Please reproduce these lines word for word, leaving out the pictures.

### Dataset records

[BEGIN]

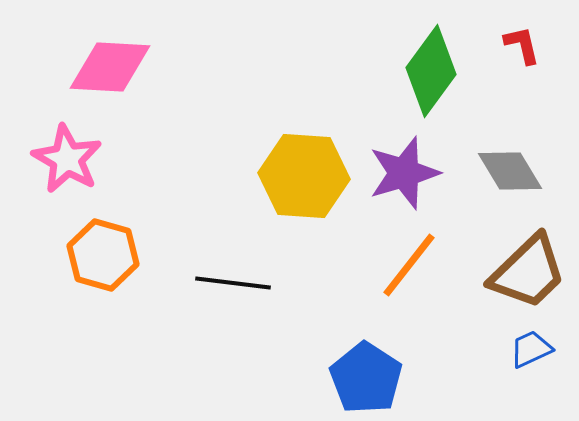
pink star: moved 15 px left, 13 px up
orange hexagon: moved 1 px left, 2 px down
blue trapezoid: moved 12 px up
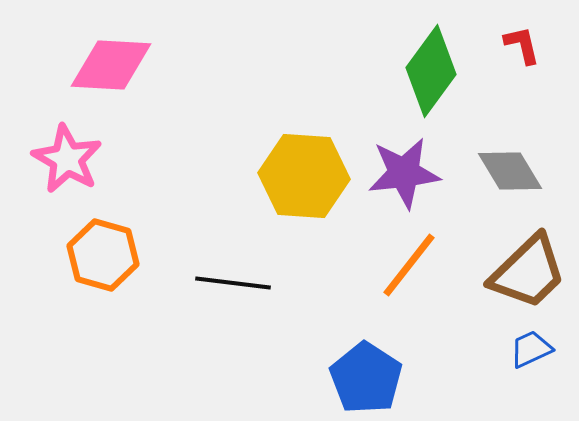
pink diamond: moved 1 px right, 2 px up
purple star: rotated 10 degrees clockwise
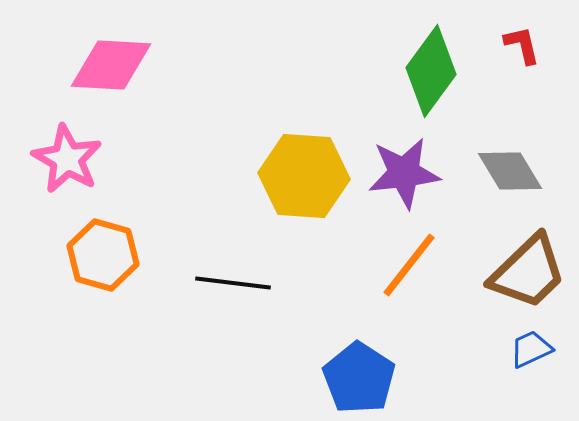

[END]

### RESULT FOR THIS TASK
pink star: moved 15 px left, 13 px up
orange hexagon: moved 1 px left, 2 px down
blue trapezoid: moved 12 px up
pink diamond: moved 1 px right, 2 px up
purple star: rotated 10 degrees clockwise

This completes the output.